[TASK DATA]

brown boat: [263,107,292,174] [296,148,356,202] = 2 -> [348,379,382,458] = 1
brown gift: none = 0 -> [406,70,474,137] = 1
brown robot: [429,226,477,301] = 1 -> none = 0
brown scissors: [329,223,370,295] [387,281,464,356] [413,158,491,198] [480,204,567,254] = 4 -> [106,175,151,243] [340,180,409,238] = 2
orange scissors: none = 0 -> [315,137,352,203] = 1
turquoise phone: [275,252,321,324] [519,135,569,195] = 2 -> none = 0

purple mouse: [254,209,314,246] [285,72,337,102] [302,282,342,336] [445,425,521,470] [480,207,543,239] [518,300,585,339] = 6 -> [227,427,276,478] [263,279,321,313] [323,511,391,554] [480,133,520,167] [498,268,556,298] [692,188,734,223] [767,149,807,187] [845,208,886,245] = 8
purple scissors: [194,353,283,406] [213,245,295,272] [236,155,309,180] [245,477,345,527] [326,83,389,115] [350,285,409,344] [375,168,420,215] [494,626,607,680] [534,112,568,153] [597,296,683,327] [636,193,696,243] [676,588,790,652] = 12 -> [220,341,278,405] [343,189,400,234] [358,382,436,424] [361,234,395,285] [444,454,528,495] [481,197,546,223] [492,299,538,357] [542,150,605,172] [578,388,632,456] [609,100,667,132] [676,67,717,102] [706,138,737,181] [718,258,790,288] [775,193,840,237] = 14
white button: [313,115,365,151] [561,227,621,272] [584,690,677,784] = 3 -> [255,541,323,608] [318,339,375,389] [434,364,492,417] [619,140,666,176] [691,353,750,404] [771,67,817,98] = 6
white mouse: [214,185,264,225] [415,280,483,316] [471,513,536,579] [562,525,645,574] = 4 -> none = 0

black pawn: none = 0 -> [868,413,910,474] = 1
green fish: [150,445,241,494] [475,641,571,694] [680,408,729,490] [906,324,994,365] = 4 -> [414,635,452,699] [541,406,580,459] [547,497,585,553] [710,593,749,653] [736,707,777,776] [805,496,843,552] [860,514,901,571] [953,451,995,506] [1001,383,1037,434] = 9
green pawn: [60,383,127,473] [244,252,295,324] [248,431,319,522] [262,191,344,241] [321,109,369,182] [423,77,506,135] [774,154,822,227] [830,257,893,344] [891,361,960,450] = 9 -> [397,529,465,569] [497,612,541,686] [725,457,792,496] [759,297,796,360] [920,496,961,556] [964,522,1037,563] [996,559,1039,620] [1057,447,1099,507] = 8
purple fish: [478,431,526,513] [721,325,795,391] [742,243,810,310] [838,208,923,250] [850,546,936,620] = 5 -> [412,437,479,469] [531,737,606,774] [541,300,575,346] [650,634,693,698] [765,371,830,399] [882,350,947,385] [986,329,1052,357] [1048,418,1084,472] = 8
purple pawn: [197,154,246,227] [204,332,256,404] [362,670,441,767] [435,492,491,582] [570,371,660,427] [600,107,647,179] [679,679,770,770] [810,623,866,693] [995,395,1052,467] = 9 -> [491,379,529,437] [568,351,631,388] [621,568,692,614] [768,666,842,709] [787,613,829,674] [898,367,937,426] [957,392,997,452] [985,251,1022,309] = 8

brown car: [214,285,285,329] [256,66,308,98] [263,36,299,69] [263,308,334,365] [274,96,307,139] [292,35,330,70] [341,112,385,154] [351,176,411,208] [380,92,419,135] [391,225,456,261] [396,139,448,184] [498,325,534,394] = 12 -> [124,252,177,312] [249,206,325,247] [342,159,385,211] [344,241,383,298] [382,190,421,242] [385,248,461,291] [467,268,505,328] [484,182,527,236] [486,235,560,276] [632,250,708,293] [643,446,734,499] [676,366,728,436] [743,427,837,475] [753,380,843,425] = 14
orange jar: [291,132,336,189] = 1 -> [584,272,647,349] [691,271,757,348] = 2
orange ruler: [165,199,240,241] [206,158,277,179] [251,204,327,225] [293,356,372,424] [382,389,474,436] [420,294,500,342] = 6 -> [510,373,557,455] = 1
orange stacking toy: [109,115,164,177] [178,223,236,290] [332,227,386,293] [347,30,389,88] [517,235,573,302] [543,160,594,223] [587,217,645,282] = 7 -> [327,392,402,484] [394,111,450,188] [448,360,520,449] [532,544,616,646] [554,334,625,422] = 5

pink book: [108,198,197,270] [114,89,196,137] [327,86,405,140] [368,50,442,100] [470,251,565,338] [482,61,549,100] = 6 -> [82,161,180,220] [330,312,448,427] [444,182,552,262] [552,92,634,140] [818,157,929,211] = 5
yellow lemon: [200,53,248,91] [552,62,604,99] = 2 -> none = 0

[/TASK DATA]

YOUR ASSIGNMENT -> With the material above as the source, restate each line word for word.

SOLUTION FOR THIS PROBLEM ->
brown boat: [263,107,292,174] [296,148,356,202] = 2 -> [348,379,382,458] = 1
brown gift: none = 0 -> [406,70,474,137] = 1
brown robot: [429,226,477,301] = 1 -> none = 0
brown scissors: [329,223,370,295] [387,281,464,356] [413,158,491,198] [480,204,567,254] = 4 -> [106,175,151,243] [340,180,409,238] = 2
orange scissors: none = 0 -> [315,137,352,203] = 1
turquoise phone: [275,252,321,324] [519,135,569,195] = 2 -> none = 0

purple mouse: [254,209,314,246] [285,72,337,102] [302,282,342,336] [445,425,521,470] [480,207,543,239] [518,300,585,339] = 6 -> [227,427,276,478] [263,279,321,313] [323,511,391,554] [480,133,520,167] [498,268,556,298] [692,188,734,223] [767,149,807,187] [845,208,886,245] = 8
purple scissors: [194,353,283,406] [213,245,295,272] [236,155,309,180] [245,477,345,527] [326,83,389,115] [350,285,409,344] [375,168,420,215] [494,626,607,680] [534,112,568,153] [597,296,683,327] [636,193,696,243] [676,588,790,652] = 12 -> [220,341,278,405] [343,189,400,234] [358,382,436,424] [361,234,395,285] [444,454,528,495] [481,197,546,223] [492,299,538,357] [542,150,605,172] [578,388,632,456] [609,100,667,132] [676,67,717,102] [706,138,737,181] [718,258,790,288] [775,193,840,237] = 14
white button: [313,115,365,151] [561,227,621,272] [584,690,677,784] = 3 -> [255,541,323,608] [318,339,375,389] [434,364,492,417] [619,140,666,176] [691,353,750,404] [771,67,817,98] = 6
white mouse: [214,185,264,225] [415,280,483,316] [471,513,536,579] [562,525,645,574] = 4 -> none = 0

black pawn: none = 0 -> [868,413,910,474] = 1
green fish: [150,445,241,494] [475,641,571,694] [680,408,729,490] [906,324,994,365] = 4 -> [414,635,452,699] [541,406,580,459] [547,497,585,553] [710,593,749,653] [736,707,777,776] [805,496,843,552] [860,514,901,571] [953,451,995,506] [1001,383,1037,434] = 9
green pawn: [60,383,127,473] [244,252,295,324] [248,431,319,522] [262,191,344,241] [321,109,369,182] [423,77,506,135] [774,154,822,227] [830,257,893,344] [891,361,960,450] = 9 -> [397,529,465,569] [497,612,541,686] [725,457,792,496] [759,297,796,360] [920,496,961,556] [964,522,1037,563] [996,559,1039,620] [1057,447,1099,507] = 8
purple fish: [478,431,526,513] [721,325,795,391] [742,243,810,310] [838,208,923,250] [850,546,936,620] = 5 -> [412,437,479,469] [531,737,606,774] [541,300,575,346] [650,634,693,698] [765,371,830,399] [882,350,947,385] [986,329,1052,357] [1048,418,1084,472] = 8
purple pawn: [197,154,246,227] [204,332,256,404] [362,670,441,767] [435,492,491,582] [570,371,660,427] [600,107,647,179] [679,679,770,770] [810,623,866,693] [995,395,1052,467] = 9 -> [491,379,529,437] [568,351,631,388] [621,568,692,614] [768,666,842,709] [787,613,829,674] [898,367,937,426] [957,392,997,452] [985,251,1022,309] = 8

brown car: [214,285,285,329] [256,66,308,98] [263,36,299,69] [263,308,334,365] [274,96,307,139] [292,35,330,70] [341,112,385,154] [351,176,411,208] [380,92,419,135] [391,225,456,261] [396,139,448,184] [498,325,534,394] = 12 -> [124,252,177,312] [249,206,325,247] [342,159,385,211] [344,241,383,298] [382,190,421,242] [385,248,461,291] [467,268,505,328] [484,182,527,236] [486,235,560,276] [632,250,708,293] [643,446,734,499] [676,366,728,436] [743,427,837,475] [753,380,843,425] = 14
orange jar: [291,132,336,189] = 1 -> [584,272,647,349] [691,271,757,348] = 2
orange ruler: [165,199,240,241] [206,158,277,179] [251,204,327,225] [293,356,372,424] [382,389,474,436] [420,294,500,342] = 6 -> [510,373,557,455] = 1
orange stacking toy: [109,115,164,177] [178,223,236,290] [332,227,386,293] [347,30,389,88] [517,235,573,302] [543,160,594,223] [587,217,645,282] = 7 -> [327,392,402,484] [394,111,450,188] [448,360,520,449] [532,544,616,646] [554,334,625,422] = 5

pink book: [108,198,197,270] [114,89,196,137] [327,86,405,140] [368,50,442,100] [470,251,565,338] [482,61,549,100] = 6 -> [82,161,180,220] [330,312,448,427] [444,182,552,262] [552,92,634,140] [818,157,929,211] = 5
yellow lemon: [200,53,248,91] [552,62,604,99] = 2 -> none = 0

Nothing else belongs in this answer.